§ What the task asks: The line containing "U1 pin OUT: VX -> none" marks the end; write out exactly every line from the start of the data up to and including it, without the pictures.
==================================================
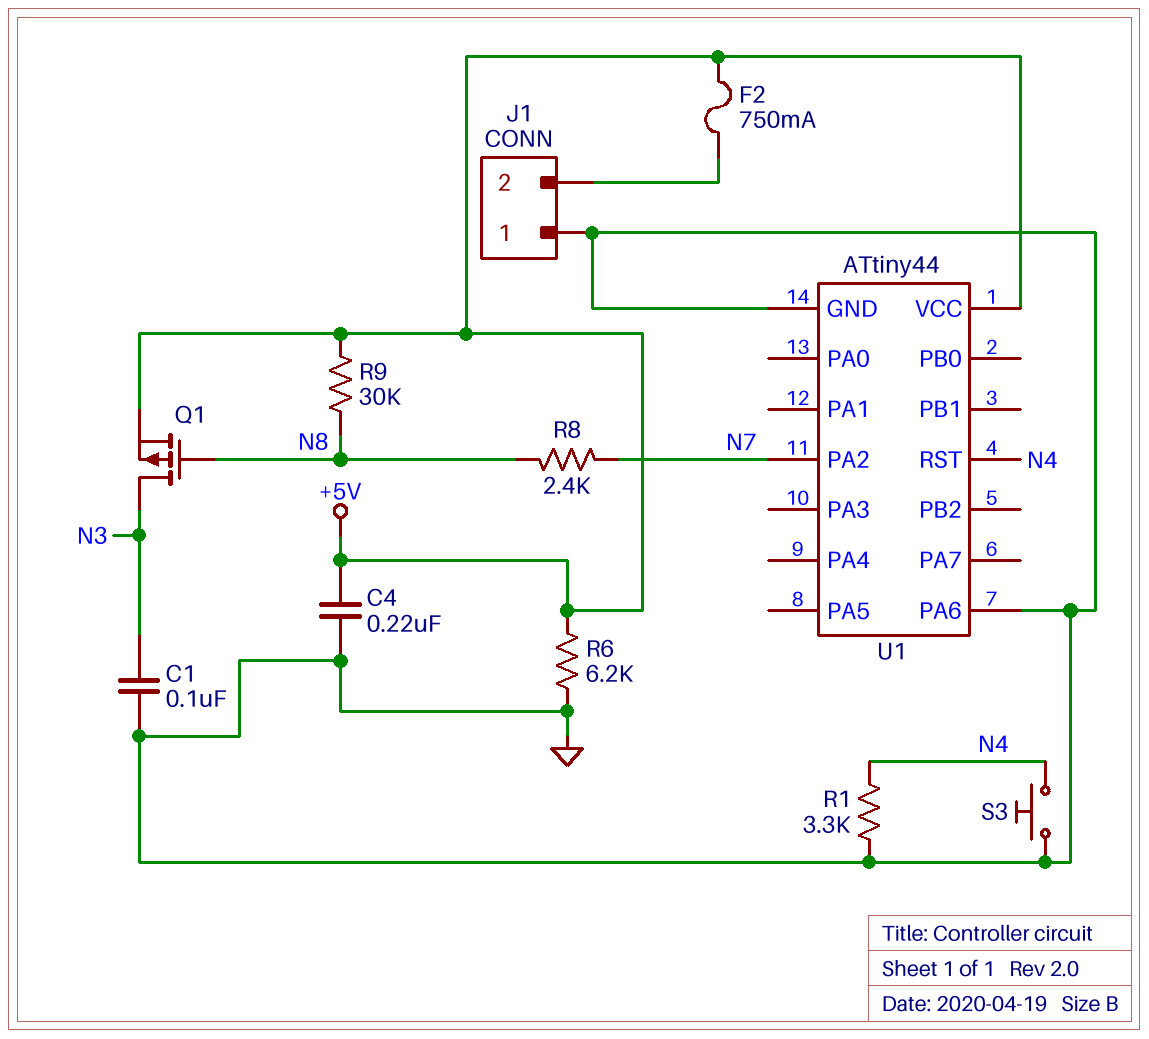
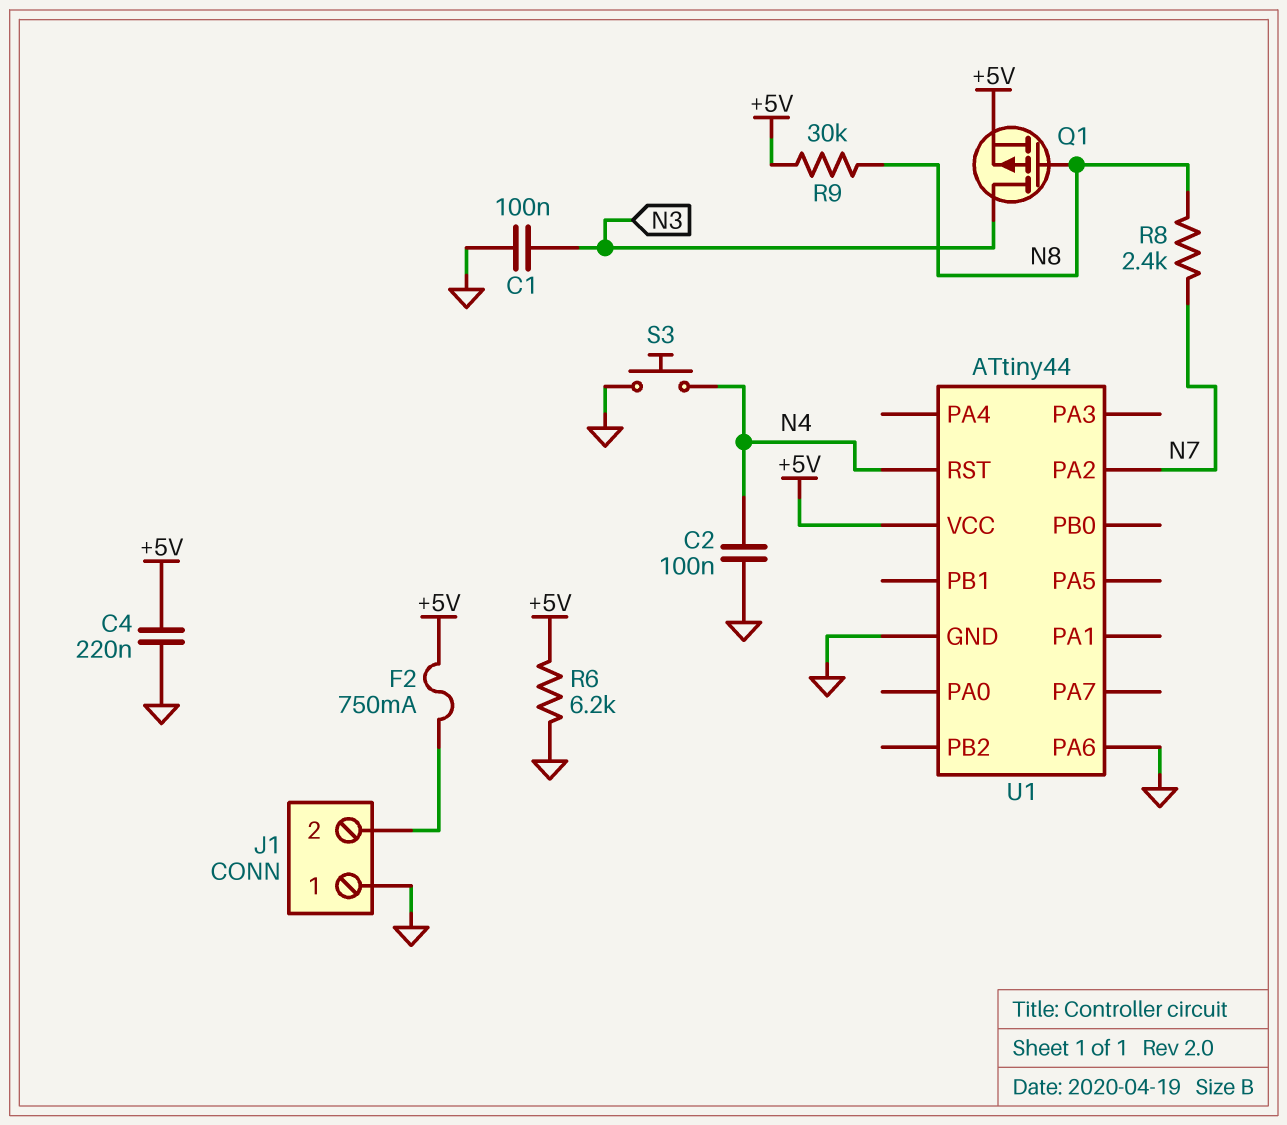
C2: none -> 100nF (GND, N4)
R1: 3.3k (GND, N4) -> none

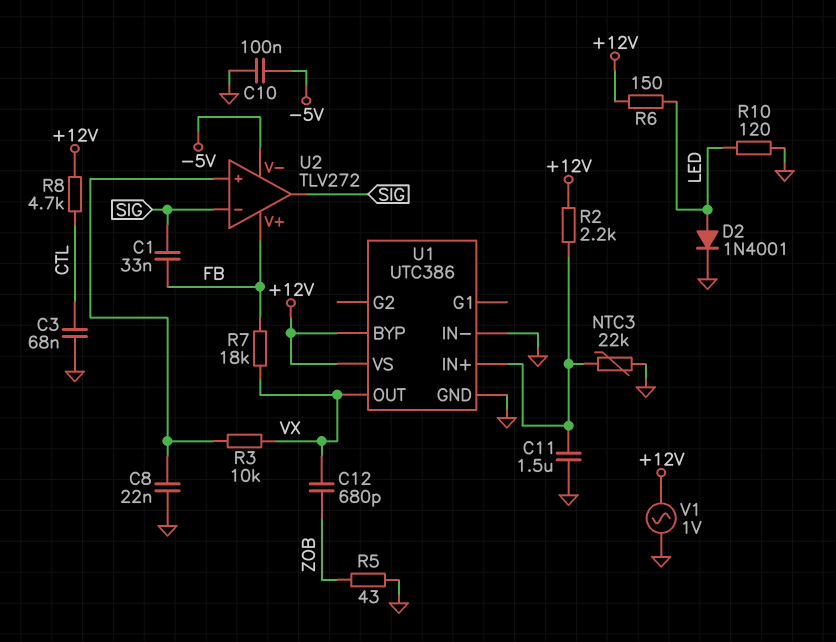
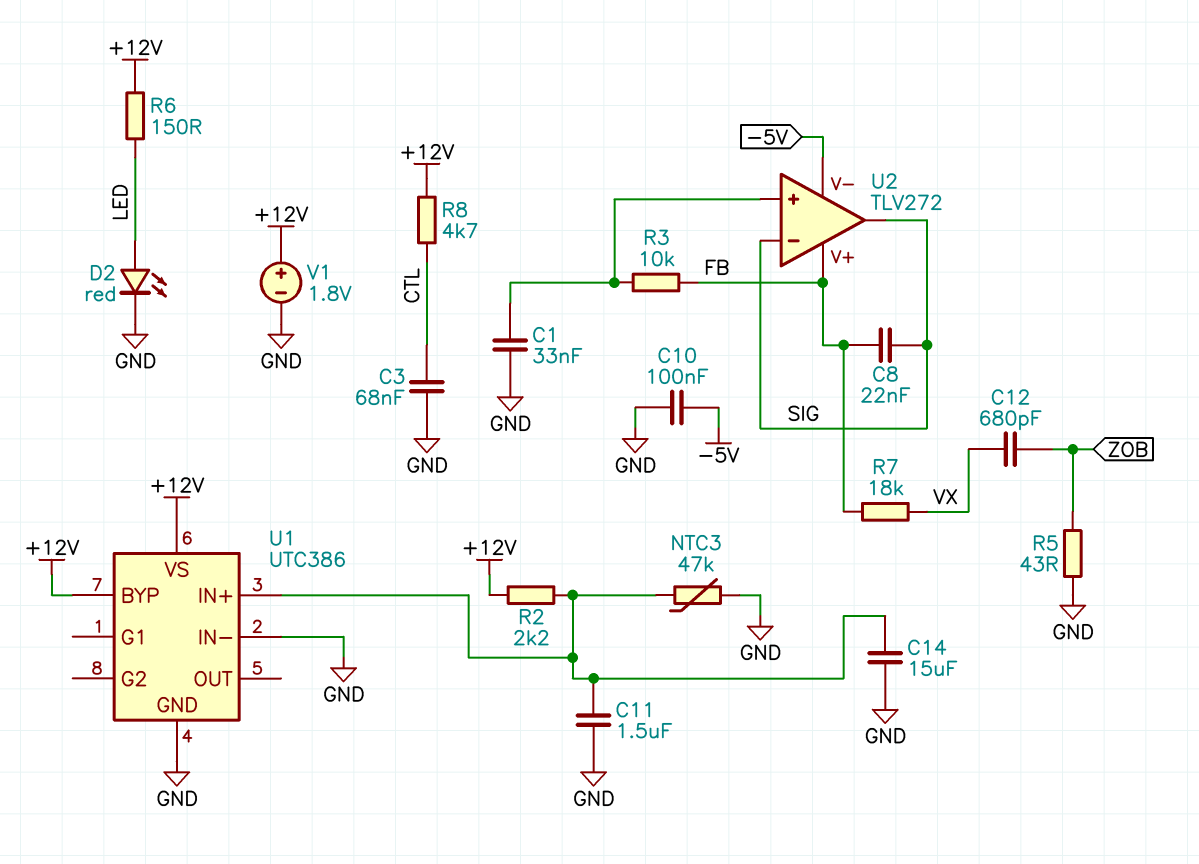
C1: 33nF (FB, SIG) -> 33nF (GND, U2/in+)
C8: 22nF (GND, U2/in+) -> 22nF (FB, SIG)
C14: none -> 15uF (GND, U1/IN+)
D2: diode 1N4001 (A LED, K GND) -> LED red (A LED, K GND)
NTC3: 22k (GND, U1/IN+) -> 47k (GND, U1/IN+)
R3: 10k (U2/in+, VX) -> 10k (FB, U2/in+)
R10: 120 (GND, LED) -> none
U1 pin OUT: VX -> none
V1: AC 1V (+12V, GND) -> 1.8V (plus +12V, minus GND)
==================================================
§ Output for this exercise:
C2: none -> 100nF (GND, N4)
R1: 3.3k (GND, N4) -> none

C1: 33nF (FB, SIG) -> 33nF (GND, U2/in+)
C8: 22nF (GND, U2/in+) -> 22nF (FB, SIG)
C14: none -> 15uF (GND, U1/IN+)
D2: diode 1N4001 (A LED, K GND) -> LED red (A LED, K GND)
NTC3: 22k (GND, U1/IN+) -> 47k (GND, U1/IN+)
R3: 10k (U2/in+, VX) -> 10k (FB, U2/in+)
R10: 120 (GND, LED) -> none
U1 pin OUT: VX -> none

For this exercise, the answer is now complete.